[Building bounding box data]
BEGIN

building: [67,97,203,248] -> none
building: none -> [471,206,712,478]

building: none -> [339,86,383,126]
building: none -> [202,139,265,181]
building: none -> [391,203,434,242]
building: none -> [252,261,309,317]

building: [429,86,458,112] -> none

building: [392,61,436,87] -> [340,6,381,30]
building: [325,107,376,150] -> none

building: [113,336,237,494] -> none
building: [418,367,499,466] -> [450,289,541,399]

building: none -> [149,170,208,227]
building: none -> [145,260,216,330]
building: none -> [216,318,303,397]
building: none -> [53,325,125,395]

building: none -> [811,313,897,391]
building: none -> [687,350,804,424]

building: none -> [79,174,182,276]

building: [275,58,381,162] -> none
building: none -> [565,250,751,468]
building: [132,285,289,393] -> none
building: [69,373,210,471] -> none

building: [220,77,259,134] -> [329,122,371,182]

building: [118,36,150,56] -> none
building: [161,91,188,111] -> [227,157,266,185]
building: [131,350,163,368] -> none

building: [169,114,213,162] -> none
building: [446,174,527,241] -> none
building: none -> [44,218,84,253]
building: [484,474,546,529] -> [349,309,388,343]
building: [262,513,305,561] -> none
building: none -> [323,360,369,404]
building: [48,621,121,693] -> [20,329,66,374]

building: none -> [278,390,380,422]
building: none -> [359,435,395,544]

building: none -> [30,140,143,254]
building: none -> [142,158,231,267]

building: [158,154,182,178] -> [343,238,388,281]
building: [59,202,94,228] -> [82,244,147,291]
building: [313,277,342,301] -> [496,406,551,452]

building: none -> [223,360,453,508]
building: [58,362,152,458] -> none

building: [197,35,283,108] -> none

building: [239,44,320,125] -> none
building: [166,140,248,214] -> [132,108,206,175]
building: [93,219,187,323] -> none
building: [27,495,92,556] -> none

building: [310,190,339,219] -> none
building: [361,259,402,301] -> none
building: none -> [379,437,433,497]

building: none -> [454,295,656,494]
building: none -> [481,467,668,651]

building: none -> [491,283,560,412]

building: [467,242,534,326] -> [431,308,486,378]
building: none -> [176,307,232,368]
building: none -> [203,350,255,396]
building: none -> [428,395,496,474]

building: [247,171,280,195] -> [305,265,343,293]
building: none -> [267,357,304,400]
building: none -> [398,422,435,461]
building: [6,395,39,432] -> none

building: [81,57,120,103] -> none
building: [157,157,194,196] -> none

END

[Your objective]
When the line with "building: none -> [811,313,897,391]" is reached in the data above, begin copying, and stop after the line with "building: [197,35,283,108] -> none"; copy each line exactly, both ends included.

[Task answer]
building: none -> [811,313,897,391]
building: none -> [687,350,804,424]

building: none -> [79,174,182,276]

building: [275,58,381,162] -> none
building: none -> [565,250,751,468]
building: [132,285,289,393] -> none
building: [69,373,210,471] -> none

building: [220,77,259,134] -> [329,122,371,182]

building: [118,36,150,56] -> none
building: [161,91,188,111] -> [227,157,266,185]
building: [131,350,163,368] -> none

building: [169,114,213,162] -> none
building: [446,174,527,241] -> none
building: none -> [44,218,84,253]
building: [484,474,546,529] -> [349,309,388,343]
building: [262,513,305,561] -> none
building: none -> [323,360,369,404]
building: [48,621,121,693] -> [20,329,66,374]

building: none -> [278,390,380,422]
building: none -> [359,435,395,544]

building: none -> [30,140,143,254]
building: none -> [142,158,231,267]

building: [158,154,182,178] -> [343,238,388,281]
building: [59,202,94,228] -> [82,244,147,291]
building: [313,277,342,301] -> [496,406,551,452]

building: none -> [223,360,453,508]
building: [58,362,152,458] -> none

building: [197,35,283,108] -> none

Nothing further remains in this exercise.